++++ RECORDS SHOWN ++++
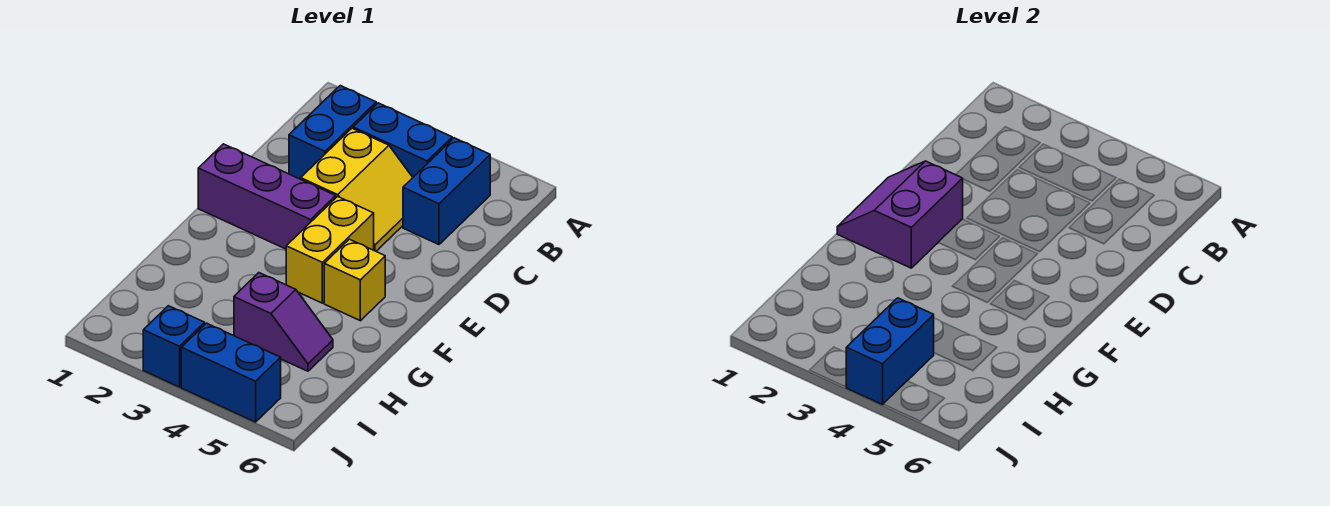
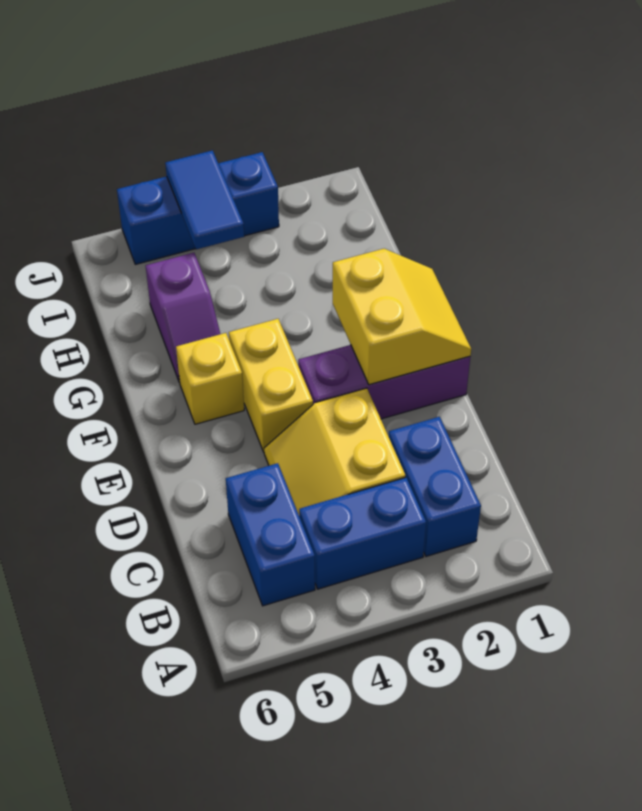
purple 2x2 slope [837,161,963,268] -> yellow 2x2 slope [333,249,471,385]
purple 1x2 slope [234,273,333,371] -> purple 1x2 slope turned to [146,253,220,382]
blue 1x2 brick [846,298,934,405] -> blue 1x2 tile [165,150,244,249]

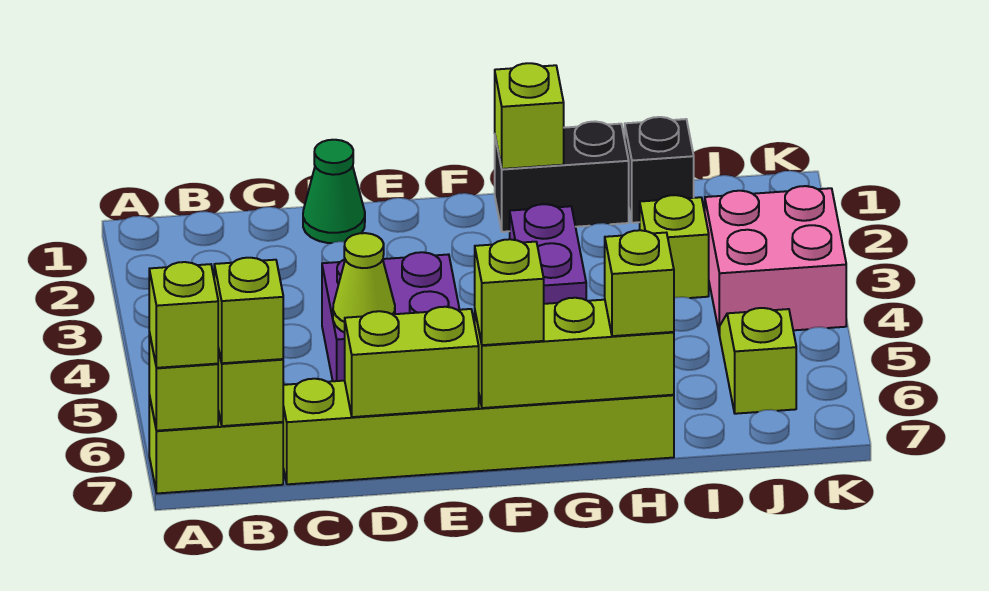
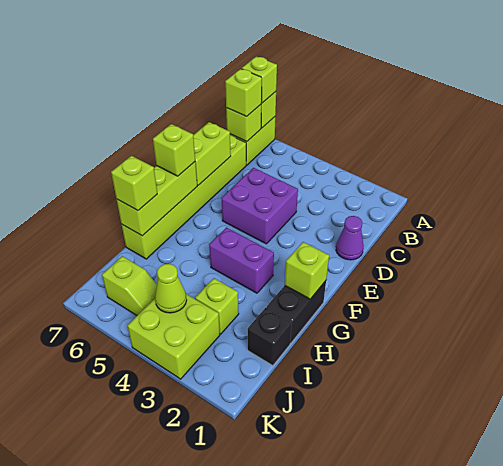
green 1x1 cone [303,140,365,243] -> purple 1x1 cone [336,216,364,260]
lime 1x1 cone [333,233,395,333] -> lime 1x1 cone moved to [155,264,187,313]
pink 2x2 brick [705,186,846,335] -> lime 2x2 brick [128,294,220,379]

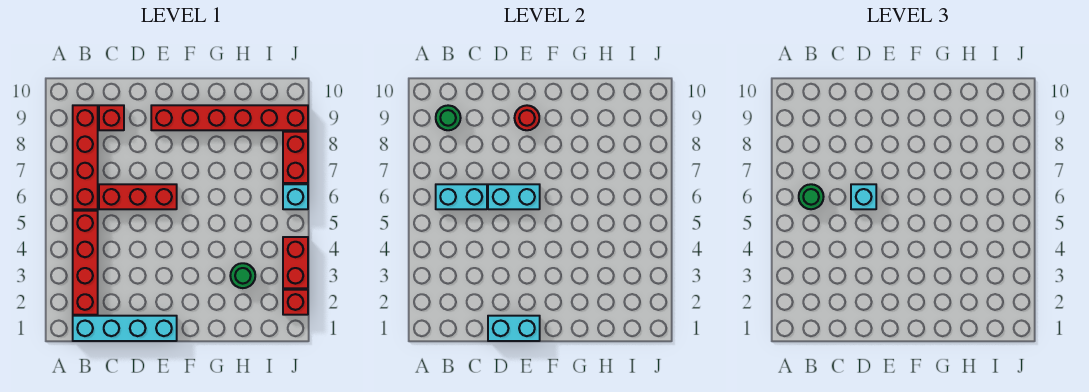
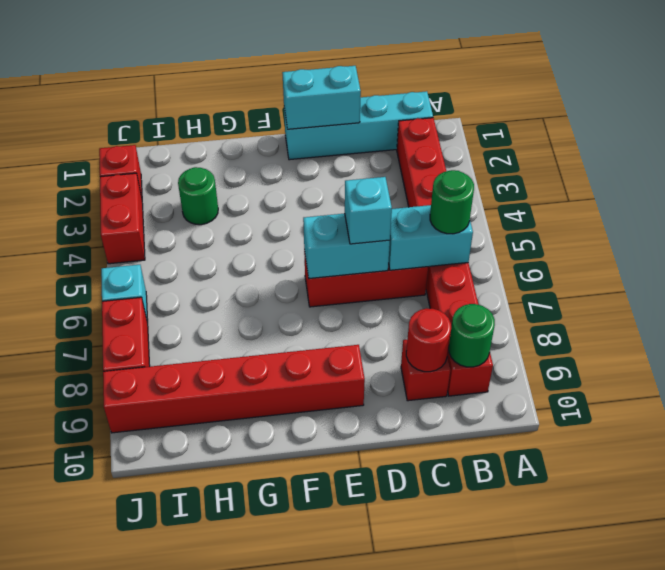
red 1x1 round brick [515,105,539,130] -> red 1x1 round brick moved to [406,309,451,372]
++++
EXERCISE DESCRIPTION ▸ Return an exact copy of the data above, apart from any pictures.

EXERCISE SOLUTION ▸
purple 2x2 slope [837,161,963,268] -> yellow 2x2 slope [333,249,471,385]
purple 1x2 slope [234,273,333,371] -> purple 1x2 slope turned to [146,253,220,382]
blue 1x2 brick [846,298,934,405] -> blue 1x2 tile [165,150,244,249]

green 1x1 cone [303,140,365,243] -> purple 1x1 cone [336,216,364,260]
lime 1x1 cone [333,233,395,333] -> lime 1x1 cone moved to [155,264,187,313]
pink 2x2 brick [705,186,846,335] -> lime 2x2 brick [128,294,220,379]

red 1x1 round brick [515,105,539,130] -> red 1x1 round brick moved to [406,309,451,372]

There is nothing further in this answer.